_WORK TO BE COMPLETED_
When the line containing "D4: diode 1N4148" appears in the entries below, begin printing there and stop after the line containing "R7: none -> 68 (GND, N1)"; print each of those lines exactly and no other line.

_EXTRACTED RECORDS_
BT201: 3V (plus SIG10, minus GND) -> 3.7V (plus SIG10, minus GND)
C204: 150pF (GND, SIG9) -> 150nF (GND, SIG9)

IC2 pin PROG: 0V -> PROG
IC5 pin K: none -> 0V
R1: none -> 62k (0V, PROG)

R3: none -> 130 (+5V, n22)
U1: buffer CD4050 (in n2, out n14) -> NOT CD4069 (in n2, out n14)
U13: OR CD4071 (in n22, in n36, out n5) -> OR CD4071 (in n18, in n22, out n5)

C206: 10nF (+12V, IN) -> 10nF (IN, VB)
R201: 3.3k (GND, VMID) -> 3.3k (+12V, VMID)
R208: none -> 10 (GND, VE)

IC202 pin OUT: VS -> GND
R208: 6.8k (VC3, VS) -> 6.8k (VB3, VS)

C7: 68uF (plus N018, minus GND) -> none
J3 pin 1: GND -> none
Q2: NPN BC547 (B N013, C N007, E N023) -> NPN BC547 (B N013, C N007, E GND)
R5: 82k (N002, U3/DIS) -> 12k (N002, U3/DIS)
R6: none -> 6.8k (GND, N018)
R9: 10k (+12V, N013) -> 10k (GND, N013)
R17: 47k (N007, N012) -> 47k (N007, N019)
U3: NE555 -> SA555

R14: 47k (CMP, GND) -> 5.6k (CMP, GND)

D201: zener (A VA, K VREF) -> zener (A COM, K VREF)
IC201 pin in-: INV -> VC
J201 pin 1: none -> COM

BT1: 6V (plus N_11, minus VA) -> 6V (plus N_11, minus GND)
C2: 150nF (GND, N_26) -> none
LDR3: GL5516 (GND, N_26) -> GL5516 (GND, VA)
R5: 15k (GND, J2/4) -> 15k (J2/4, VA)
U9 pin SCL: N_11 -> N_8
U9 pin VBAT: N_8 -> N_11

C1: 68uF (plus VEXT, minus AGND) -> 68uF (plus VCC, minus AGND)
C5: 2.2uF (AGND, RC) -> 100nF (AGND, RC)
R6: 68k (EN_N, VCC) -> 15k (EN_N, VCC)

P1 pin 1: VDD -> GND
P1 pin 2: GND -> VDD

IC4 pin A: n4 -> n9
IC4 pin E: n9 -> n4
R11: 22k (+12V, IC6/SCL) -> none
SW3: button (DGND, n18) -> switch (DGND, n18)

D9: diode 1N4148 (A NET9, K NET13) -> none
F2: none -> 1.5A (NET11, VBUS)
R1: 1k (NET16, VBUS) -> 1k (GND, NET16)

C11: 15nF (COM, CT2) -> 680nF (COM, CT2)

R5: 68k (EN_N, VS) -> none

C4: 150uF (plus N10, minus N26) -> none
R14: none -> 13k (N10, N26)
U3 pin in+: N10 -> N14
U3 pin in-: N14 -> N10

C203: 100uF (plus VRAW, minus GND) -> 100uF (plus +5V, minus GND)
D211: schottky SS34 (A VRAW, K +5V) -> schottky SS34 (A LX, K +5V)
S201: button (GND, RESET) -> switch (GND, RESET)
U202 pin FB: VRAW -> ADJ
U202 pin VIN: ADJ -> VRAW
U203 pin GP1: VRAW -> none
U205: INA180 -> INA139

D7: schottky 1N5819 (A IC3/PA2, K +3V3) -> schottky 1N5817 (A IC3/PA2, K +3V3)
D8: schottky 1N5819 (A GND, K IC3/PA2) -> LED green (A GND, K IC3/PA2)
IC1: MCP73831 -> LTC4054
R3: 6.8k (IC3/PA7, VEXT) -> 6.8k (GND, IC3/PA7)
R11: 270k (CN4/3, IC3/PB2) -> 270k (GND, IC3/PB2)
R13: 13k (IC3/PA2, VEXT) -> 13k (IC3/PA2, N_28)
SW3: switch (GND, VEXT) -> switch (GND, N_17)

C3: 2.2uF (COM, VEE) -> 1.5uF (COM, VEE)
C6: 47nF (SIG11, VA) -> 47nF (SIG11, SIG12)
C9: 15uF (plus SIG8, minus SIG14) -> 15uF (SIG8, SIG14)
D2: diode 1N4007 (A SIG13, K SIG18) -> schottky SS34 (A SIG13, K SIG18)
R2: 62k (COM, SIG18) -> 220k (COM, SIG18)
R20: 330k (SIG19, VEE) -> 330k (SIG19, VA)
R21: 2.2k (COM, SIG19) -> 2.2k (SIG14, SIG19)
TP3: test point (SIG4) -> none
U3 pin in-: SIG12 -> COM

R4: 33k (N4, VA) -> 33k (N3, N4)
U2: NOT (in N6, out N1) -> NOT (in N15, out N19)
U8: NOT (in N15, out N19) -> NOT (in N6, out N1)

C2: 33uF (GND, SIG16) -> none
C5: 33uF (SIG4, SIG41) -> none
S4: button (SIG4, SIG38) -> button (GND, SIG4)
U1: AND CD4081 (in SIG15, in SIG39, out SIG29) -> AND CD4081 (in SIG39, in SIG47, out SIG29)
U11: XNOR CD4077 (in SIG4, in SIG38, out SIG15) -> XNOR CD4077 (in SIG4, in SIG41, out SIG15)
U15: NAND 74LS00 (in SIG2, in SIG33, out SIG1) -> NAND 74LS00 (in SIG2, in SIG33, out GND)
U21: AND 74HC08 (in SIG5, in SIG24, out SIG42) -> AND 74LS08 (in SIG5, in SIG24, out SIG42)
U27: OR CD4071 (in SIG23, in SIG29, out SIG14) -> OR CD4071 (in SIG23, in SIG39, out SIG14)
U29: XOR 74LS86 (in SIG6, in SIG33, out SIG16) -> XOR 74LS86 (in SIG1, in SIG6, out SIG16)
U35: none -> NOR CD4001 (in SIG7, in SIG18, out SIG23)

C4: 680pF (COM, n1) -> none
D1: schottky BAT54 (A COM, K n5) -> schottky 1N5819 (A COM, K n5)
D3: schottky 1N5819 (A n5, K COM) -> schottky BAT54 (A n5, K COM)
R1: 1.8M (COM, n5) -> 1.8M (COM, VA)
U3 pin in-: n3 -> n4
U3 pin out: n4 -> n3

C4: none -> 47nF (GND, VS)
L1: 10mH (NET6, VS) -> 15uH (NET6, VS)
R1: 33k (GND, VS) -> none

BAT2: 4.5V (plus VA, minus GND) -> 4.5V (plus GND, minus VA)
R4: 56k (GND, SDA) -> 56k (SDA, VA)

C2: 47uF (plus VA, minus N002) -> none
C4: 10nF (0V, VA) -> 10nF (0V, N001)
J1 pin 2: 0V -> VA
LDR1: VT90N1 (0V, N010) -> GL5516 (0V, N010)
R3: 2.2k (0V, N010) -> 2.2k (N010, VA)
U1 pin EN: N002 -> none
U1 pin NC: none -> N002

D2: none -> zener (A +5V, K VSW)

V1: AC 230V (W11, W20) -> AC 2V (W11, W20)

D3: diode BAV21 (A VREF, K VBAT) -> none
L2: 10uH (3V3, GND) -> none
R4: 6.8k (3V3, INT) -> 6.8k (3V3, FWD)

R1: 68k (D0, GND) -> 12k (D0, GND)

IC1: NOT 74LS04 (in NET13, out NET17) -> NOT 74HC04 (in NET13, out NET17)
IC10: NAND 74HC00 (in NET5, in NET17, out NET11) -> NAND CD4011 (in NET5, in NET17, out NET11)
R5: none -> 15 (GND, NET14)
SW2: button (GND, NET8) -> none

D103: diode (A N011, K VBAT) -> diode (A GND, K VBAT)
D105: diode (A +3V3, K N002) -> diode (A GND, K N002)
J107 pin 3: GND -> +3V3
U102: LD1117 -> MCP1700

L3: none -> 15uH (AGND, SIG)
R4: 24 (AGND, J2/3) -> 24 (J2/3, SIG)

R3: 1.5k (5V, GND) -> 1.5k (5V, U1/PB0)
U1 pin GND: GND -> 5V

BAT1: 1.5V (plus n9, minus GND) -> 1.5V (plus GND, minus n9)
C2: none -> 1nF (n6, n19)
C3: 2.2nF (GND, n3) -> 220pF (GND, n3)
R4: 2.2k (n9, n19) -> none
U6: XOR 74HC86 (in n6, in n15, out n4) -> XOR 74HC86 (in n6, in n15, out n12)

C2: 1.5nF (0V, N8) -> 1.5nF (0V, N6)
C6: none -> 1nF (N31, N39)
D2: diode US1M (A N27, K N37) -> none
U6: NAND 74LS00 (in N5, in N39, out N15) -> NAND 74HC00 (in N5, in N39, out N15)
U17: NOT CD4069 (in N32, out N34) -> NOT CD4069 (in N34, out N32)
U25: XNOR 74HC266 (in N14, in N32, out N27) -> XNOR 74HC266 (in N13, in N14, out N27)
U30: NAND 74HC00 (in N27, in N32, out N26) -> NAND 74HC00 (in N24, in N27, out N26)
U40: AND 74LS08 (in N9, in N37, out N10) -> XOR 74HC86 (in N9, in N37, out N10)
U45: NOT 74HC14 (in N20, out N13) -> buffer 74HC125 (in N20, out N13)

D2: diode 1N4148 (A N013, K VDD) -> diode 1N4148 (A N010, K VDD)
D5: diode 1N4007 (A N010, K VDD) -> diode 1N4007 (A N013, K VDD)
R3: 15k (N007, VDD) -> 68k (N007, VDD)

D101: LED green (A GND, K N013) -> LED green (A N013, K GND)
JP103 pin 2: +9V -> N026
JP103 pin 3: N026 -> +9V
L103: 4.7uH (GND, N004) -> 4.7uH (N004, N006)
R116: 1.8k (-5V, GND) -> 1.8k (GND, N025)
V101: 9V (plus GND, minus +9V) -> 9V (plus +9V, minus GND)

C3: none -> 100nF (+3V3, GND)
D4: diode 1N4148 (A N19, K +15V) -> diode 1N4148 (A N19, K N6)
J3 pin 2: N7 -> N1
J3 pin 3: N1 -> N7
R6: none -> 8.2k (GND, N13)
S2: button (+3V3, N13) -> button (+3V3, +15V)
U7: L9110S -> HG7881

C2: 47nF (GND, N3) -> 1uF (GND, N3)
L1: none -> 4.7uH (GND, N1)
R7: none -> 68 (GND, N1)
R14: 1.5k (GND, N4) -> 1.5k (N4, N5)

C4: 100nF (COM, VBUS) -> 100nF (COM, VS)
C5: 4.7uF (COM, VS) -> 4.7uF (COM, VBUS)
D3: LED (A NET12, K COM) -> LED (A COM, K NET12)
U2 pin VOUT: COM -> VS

_SOLUTION TO THIS TASK_
D4: diode 1N4148 (A N19, K +15V) -> diode 1N4148 (A N19, K N6)
J3 pin 2: N7 -> N1
J3 pin 3: N1 -> N7
R6: none -> 8.2k (GND, N13)
S2: button (+3V3, N13) -> button (+3V3, +15V)
U7: L9110S -> HG7881

C2: 47nF (GND, N3) -> 1uF (GND, N3)
L1: none -> 4.7uH (GND, N1)
R7: none -> 68 (GND, N1)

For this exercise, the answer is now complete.